Extracted data entries
>>>
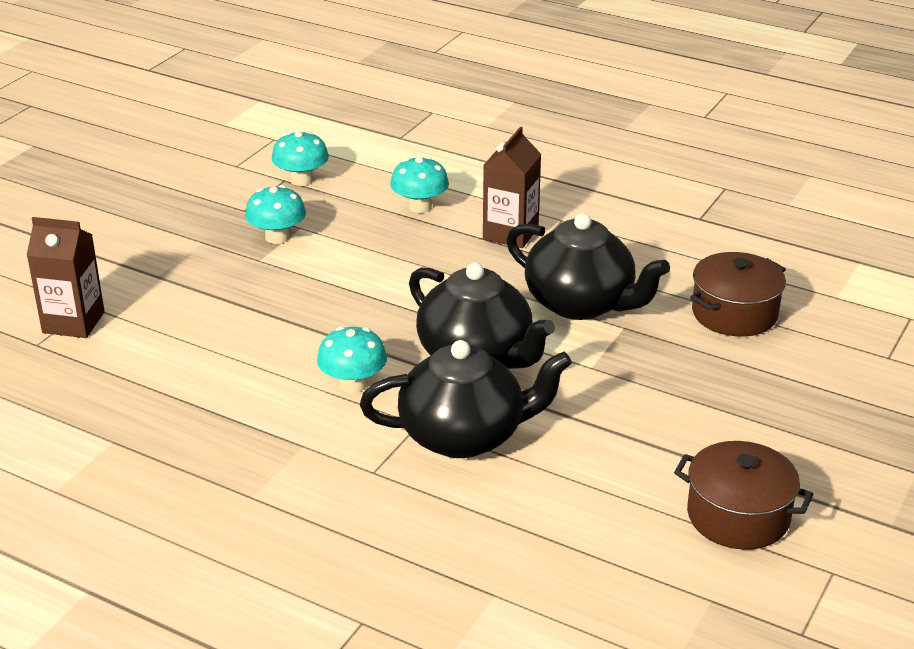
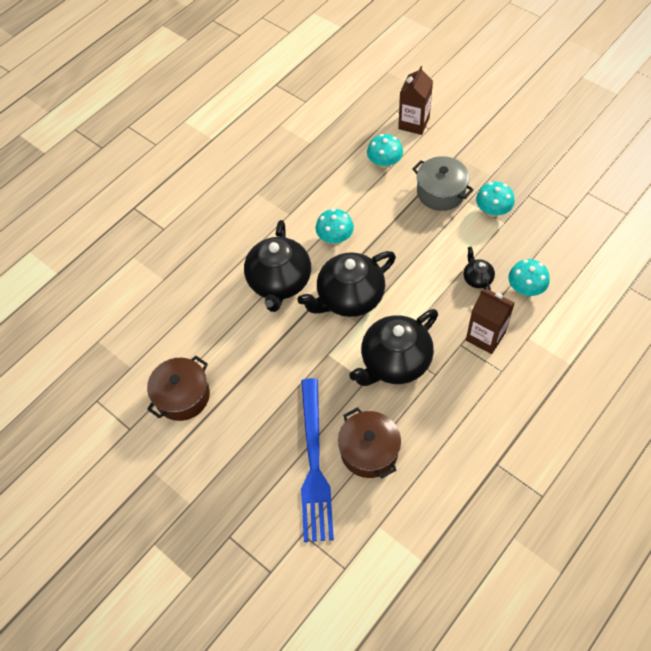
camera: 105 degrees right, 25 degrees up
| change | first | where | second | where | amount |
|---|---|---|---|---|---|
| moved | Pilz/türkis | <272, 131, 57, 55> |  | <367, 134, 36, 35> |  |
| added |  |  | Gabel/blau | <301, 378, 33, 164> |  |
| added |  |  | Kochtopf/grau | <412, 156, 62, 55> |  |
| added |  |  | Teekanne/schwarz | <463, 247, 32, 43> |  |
<<<
_Work instruction_: Copy out every entry above exactly. Leave the pictures out.

_Expected output_:
camera: 105 degrees right, 25 degrees up
| change | first | where | second | where | amount |
|---|---|---|---|---|---|
| moved | Pilz/türkis | <272, 131, 57, 55> |  | <367, 134, 36, 35> |  |
| added |  |  | Gabel/blau | <301, 378, 33, 164> |  |
| added |  |  | Kochtopf/grau | <412, 156, 62, 55> |  |
| added |  |  | Teekanne/schwarz | <463, 247, 32, 43> |  |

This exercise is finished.